DATA BELOW Start Marker
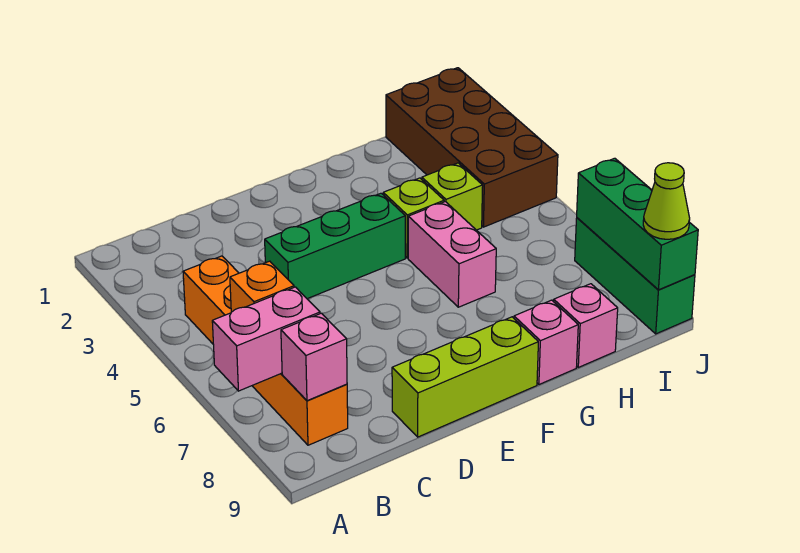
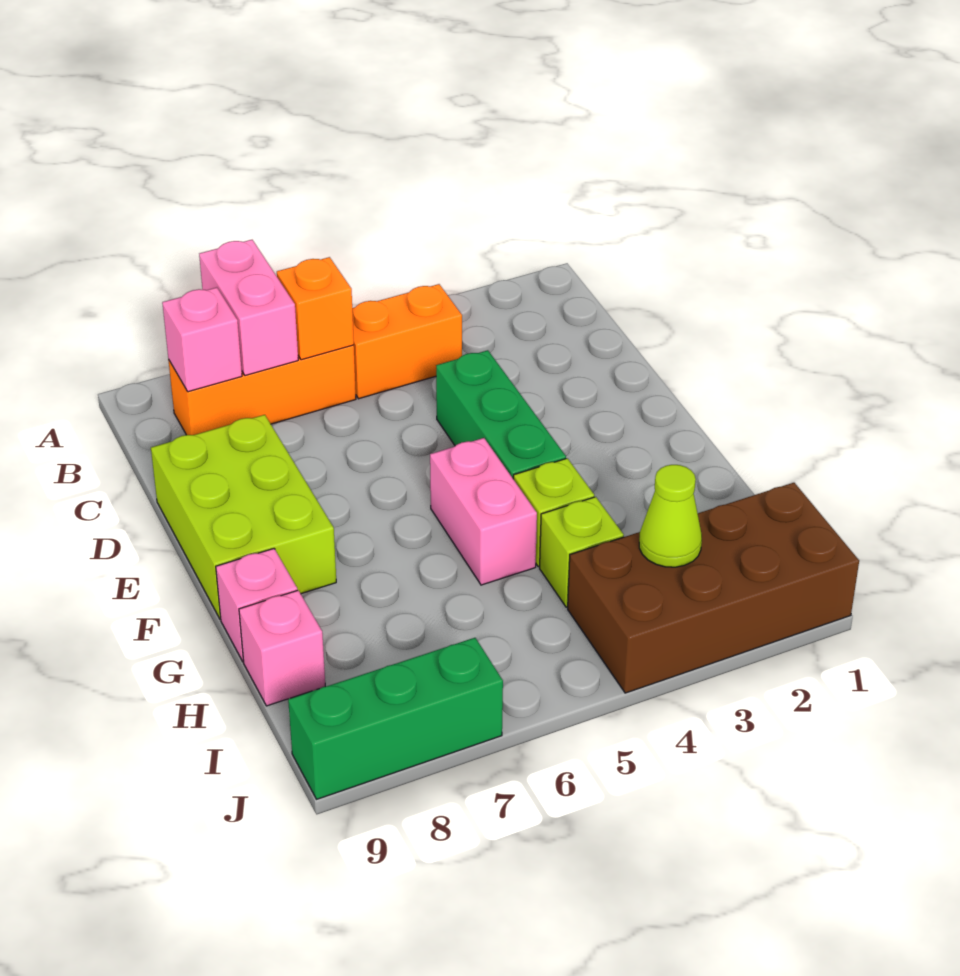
lime brick D9:F9 level 1 -> lime brick D8:F9 level 1
pink brick G5:G6 level 1 -> pink brick F5:G5 level 1
green brick J7:J9 level 2 -> none
lime cone J9 level 3 -> lime cone I3 level 2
DATA BELOW End Marker
● AIM OF THE TASK: Go through the listing above and write it out again exactly, dropping the pictures.

● SOLUTION FOR THIS PROBLEM:
lime brick D9:F9 level 1 -> lime brick D8:F9 level 1
pink brick G5:G6 level 1 -> pink brick F5:G5 level 1
green brick J7:J9 level 2 -> none
lime cone J9 level 3 -> lime cone I3 level 2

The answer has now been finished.